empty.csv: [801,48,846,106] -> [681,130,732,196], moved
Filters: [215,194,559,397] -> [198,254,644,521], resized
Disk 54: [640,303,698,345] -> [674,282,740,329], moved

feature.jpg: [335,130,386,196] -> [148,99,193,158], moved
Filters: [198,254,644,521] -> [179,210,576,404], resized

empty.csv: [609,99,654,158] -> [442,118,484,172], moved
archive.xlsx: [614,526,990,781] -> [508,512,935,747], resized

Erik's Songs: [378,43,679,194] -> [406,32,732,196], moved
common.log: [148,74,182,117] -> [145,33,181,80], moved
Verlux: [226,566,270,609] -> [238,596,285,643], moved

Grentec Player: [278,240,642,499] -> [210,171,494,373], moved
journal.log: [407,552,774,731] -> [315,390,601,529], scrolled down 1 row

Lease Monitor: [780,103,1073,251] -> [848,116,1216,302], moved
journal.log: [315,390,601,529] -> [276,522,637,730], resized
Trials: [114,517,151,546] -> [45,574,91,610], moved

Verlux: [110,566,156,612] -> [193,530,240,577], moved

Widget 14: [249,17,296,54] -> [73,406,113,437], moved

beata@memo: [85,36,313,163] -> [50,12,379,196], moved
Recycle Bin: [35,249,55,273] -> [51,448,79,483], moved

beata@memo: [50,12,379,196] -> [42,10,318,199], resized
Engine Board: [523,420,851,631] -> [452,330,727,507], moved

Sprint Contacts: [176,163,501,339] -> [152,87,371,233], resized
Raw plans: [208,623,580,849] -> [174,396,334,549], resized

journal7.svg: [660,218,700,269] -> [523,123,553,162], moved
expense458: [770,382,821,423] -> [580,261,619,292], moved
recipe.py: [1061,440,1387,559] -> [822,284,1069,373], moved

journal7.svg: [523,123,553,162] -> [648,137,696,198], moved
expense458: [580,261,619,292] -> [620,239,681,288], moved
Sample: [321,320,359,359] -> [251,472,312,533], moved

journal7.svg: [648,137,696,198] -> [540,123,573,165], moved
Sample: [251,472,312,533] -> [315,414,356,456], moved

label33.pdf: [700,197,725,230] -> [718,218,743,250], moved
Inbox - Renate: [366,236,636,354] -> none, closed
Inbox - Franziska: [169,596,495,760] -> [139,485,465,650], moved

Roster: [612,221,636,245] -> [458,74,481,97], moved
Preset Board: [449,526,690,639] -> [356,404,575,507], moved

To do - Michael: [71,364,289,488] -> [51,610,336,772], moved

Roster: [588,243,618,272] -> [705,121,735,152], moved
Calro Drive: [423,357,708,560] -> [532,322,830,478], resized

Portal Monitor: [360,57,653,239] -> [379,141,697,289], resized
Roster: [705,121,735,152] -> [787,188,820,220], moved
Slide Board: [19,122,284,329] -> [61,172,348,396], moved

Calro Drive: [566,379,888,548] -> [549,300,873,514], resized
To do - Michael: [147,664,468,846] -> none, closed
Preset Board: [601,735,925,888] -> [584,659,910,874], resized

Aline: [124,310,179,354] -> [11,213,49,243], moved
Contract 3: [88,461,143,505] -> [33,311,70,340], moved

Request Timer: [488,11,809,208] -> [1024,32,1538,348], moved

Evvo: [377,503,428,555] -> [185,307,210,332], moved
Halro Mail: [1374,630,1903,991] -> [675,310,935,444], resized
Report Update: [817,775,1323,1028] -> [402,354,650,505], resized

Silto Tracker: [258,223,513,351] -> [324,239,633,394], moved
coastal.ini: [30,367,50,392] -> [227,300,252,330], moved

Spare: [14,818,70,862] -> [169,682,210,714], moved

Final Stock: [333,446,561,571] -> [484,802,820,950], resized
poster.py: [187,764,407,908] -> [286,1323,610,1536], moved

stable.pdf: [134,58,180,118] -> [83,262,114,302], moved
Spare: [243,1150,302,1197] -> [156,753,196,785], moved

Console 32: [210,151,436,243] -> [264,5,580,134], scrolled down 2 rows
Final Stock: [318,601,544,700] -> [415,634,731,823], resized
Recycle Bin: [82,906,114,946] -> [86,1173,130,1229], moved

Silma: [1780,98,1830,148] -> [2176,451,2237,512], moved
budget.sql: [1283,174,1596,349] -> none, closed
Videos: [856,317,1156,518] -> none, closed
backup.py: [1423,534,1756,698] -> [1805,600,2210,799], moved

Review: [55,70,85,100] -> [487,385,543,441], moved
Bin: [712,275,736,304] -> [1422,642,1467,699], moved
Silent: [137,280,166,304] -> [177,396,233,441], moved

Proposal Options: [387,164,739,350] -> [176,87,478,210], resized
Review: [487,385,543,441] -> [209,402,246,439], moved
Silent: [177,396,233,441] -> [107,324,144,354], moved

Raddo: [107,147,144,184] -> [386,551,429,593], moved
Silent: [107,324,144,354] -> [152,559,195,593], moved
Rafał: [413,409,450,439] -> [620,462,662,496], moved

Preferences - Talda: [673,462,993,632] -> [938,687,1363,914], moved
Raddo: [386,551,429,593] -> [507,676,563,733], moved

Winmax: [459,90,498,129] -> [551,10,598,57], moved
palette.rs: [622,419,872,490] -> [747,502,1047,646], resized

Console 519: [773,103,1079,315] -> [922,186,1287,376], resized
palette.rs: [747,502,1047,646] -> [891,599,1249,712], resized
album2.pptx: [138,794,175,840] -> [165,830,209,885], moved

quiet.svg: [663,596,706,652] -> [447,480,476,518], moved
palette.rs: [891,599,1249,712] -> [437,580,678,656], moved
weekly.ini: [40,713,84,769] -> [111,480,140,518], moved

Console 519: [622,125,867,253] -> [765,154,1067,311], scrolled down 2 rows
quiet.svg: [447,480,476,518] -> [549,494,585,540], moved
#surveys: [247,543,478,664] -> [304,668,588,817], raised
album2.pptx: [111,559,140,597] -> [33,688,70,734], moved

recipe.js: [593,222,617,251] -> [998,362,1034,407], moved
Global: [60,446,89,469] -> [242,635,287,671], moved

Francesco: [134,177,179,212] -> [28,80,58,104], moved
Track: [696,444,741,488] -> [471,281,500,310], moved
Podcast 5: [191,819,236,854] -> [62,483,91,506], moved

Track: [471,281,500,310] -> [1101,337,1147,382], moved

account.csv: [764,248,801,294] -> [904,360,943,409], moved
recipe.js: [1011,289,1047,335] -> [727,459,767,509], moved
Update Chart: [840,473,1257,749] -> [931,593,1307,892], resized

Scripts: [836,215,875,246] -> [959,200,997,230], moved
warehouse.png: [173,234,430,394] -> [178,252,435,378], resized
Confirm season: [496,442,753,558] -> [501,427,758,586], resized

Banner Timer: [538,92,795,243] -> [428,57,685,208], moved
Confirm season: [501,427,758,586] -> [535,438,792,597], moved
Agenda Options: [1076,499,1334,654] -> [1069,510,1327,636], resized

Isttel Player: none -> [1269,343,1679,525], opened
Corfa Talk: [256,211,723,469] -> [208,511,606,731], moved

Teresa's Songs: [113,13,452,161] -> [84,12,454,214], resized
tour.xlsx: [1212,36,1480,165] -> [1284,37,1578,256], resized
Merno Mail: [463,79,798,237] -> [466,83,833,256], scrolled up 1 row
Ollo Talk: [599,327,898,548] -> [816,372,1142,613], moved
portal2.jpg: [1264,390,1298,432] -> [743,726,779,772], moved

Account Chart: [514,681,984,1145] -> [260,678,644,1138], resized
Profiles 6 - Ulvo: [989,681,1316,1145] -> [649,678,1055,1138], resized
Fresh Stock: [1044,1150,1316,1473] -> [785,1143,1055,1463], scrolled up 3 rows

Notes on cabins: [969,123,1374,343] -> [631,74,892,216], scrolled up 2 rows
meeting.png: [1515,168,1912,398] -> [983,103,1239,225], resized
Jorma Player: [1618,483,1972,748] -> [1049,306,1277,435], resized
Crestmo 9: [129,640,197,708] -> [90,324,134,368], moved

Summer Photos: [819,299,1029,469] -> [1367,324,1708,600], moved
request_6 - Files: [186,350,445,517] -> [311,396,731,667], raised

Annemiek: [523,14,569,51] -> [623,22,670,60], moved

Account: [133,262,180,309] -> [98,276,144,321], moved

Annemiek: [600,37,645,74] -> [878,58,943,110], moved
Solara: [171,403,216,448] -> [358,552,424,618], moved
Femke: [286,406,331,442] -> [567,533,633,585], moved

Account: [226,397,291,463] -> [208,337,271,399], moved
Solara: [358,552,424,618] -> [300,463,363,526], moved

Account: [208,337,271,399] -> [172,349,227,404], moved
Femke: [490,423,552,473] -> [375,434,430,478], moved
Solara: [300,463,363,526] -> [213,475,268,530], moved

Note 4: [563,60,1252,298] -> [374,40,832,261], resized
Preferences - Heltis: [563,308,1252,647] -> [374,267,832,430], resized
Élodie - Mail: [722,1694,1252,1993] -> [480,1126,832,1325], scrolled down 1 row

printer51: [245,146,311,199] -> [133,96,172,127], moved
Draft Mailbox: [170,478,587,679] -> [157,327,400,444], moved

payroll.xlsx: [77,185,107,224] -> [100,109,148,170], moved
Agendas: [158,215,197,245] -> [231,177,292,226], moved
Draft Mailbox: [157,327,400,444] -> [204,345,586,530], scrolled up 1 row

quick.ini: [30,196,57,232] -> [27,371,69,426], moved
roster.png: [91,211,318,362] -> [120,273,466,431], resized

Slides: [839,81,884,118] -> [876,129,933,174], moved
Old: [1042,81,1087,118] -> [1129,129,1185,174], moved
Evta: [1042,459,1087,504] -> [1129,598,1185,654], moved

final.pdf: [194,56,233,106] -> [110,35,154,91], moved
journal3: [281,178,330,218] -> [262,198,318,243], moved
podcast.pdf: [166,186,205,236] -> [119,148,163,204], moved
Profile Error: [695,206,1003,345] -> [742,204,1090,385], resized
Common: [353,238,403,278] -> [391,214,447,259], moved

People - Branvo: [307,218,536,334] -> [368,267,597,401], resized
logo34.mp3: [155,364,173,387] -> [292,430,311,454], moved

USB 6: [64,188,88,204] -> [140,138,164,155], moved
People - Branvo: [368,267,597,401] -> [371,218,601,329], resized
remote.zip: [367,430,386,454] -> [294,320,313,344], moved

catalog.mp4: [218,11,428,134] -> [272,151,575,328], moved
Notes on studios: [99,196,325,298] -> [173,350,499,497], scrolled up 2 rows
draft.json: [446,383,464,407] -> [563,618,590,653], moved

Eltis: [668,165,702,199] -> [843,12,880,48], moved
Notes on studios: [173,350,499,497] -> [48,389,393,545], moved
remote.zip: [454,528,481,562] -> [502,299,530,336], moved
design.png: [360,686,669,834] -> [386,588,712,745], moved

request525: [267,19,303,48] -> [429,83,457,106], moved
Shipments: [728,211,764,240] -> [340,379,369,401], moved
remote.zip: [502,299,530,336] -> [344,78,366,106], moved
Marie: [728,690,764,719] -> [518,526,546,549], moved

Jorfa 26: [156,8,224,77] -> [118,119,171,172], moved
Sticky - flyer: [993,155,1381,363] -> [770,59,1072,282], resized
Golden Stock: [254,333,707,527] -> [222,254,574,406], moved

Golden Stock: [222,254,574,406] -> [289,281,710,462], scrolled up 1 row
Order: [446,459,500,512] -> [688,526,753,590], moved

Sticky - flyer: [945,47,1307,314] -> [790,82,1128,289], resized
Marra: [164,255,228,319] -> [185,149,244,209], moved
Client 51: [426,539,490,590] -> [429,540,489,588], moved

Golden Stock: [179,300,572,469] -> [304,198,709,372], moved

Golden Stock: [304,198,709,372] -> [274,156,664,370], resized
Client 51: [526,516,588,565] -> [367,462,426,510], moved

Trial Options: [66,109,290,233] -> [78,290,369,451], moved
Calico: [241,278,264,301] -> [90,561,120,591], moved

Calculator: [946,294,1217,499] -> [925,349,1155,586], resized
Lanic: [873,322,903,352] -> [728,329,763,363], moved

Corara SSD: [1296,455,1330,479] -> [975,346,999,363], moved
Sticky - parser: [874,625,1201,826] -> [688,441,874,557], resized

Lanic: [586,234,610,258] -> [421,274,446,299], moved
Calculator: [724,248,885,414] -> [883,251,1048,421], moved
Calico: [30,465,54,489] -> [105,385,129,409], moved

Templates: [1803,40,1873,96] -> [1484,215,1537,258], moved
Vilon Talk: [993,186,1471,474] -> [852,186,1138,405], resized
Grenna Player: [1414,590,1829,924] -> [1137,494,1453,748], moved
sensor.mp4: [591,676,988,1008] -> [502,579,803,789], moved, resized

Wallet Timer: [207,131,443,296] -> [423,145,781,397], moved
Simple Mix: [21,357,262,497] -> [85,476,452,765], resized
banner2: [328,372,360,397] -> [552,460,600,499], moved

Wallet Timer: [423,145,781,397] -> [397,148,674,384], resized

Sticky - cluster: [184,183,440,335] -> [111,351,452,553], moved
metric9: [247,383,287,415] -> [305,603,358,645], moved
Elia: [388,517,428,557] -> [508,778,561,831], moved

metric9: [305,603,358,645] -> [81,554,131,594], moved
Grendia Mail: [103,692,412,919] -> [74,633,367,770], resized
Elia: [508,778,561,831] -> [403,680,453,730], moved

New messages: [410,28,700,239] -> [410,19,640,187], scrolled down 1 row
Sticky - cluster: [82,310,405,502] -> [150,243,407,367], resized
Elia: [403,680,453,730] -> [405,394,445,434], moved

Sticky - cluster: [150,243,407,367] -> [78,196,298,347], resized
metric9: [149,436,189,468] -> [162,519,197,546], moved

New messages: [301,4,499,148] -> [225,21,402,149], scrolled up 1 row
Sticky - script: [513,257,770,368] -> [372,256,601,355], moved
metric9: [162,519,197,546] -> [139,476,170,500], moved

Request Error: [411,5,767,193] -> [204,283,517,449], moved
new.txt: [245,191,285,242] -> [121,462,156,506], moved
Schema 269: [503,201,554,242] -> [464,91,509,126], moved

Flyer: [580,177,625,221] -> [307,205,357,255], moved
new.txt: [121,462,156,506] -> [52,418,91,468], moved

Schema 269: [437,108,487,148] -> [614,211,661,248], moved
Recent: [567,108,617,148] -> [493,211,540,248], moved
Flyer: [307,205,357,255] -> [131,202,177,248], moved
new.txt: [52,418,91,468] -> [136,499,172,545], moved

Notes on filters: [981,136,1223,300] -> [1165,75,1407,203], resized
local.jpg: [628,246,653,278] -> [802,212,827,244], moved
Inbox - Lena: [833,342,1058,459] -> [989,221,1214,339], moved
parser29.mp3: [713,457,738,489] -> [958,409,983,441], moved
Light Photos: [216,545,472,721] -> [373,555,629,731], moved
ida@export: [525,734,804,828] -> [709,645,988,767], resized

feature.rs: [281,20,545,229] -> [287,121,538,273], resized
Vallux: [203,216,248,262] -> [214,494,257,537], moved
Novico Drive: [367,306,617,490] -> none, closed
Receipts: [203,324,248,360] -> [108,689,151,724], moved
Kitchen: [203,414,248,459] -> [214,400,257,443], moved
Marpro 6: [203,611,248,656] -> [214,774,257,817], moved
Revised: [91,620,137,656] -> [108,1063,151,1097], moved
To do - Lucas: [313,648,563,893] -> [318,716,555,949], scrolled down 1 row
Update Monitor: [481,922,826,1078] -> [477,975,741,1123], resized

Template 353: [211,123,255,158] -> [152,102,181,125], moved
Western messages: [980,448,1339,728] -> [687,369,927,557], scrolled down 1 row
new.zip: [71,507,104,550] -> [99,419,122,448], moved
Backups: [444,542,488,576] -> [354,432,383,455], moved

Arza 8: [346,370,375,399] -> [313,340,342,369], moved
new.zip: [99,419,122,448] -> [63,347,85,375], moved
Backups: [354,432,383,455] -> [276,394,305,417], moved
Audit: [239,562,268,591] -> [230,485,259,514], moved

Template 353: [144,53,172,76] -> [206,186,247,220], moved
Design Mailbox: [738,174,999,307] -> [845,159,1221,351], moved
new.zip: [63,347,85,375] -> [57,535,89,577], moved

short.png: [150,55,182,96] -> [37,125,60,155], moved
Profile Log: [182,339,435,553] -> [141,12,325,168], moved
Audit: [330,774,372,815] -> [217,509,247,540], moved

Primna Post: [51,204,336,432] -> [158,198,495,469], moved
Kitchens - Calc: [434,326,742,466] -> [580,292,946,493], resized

__EXERCISE INSTRUCTIONS__: From the listing above, the lines starting with the one that has "Grenna Player: [1414,590,1829,924]" and running through the one that has "Novico Drive: [367,306,617,490]" should be copied exactly, ends included.

__OUTPUT OF THE TASK__:
Grenna Player: [1414,590,1829,924] -> [1137,494,1453,748], moved
sensor.mp4: [591,676,988,1008] -> [502,579,803,789], moved, resized

Wallet Timer: [207,131,443,296] -> [423,145,781,397], moved
Simple Mix: [21,357,262,497] -> [85,476,452,765], resized
banner2: [328,372,360,397] -> [552,460,600,499], moved

Wallet Timer: [423,145,781,397] -> [397,148,674,384], resized

Sticky - cluster: [184,183,440,335] -> [111,351,452,553], moved
metric9: [247,383,287,415] -> [305,603,358,645], moved
Elia: [388,517,428,557] -> [508,778,561,831], moved

metric9: [305,603,358,645] -> [81,554,131,594], moved
Grendia Mail: [103,692,412,919] -> [74,633,367,770], resized
Elia: [508,778,561,831] -> [403,680,453,730], moved

New messages: [410,28,700,239] -> [410,19,640,187], scrolled down 1 row
Sticky - cluster: [82,310,405,502] -> [150,243,407,367], resized
Elia: [403,680,453,730] -> [405,394,445,434], moved

Sticky - cluster: [150,243,407,367] -> [78,196,298,347], resized
metric9: [149,436,189,468] -> [162,519,197,546], moved

New messages: [301,4,499,148] -> [225,21,402,149], scrolled up 1 row
Sticky - script: [513,257,770,368] -> [372,256,601,355], moved
metric9: [162,519,197,546] -> [139,476,170,500], moved

Request Error: [411,5,767,193] -> [204,283,517,449], moved
new.txt: [245,191,285,242] -> [121,462,156,506], moved
Schema 269: [503,201,554,242] -> [464,91,509,126], moved

Flyer: [580,177,625,221] -> [307,205,357,255], moved
new.txt: [121,462,156,506] -> [52,418,91,468], moved

Schema 269: [437,108,487,148] -> [614,211,661,248], moved
Recent: [567,108,617,148] -> [493,211,540,248], moved
Flyer: [307,205,357,255] -> [131,202,177,248], moved
new.txt: [52,418,91,468] -> [136,499,172,545], moved

Notes on filters: [981,136,1223,300] -> [1165,75,1407,203], resized
local.jpg: [628,246,653,278] -> [802,212,827,244], moved
Inbox - Lena: [833,342,1058,459] -> [989,221,1214,339], moved
parser29.mp3: [713,457,738,489] -> [958,409,983,441], moved
Light Photos: [216,545,472,721] -> [373,555,629,731], moved
ida@export: [525,734,804,828] -> [709,645,988,767], resized

feature.rs: [281,20,545,229] -> [287,121,538,273], resized
Vallux: [203,216,248,262] -> [214,494,257,537], moved
Novico Drive: [367,306,617,490] -> none, closed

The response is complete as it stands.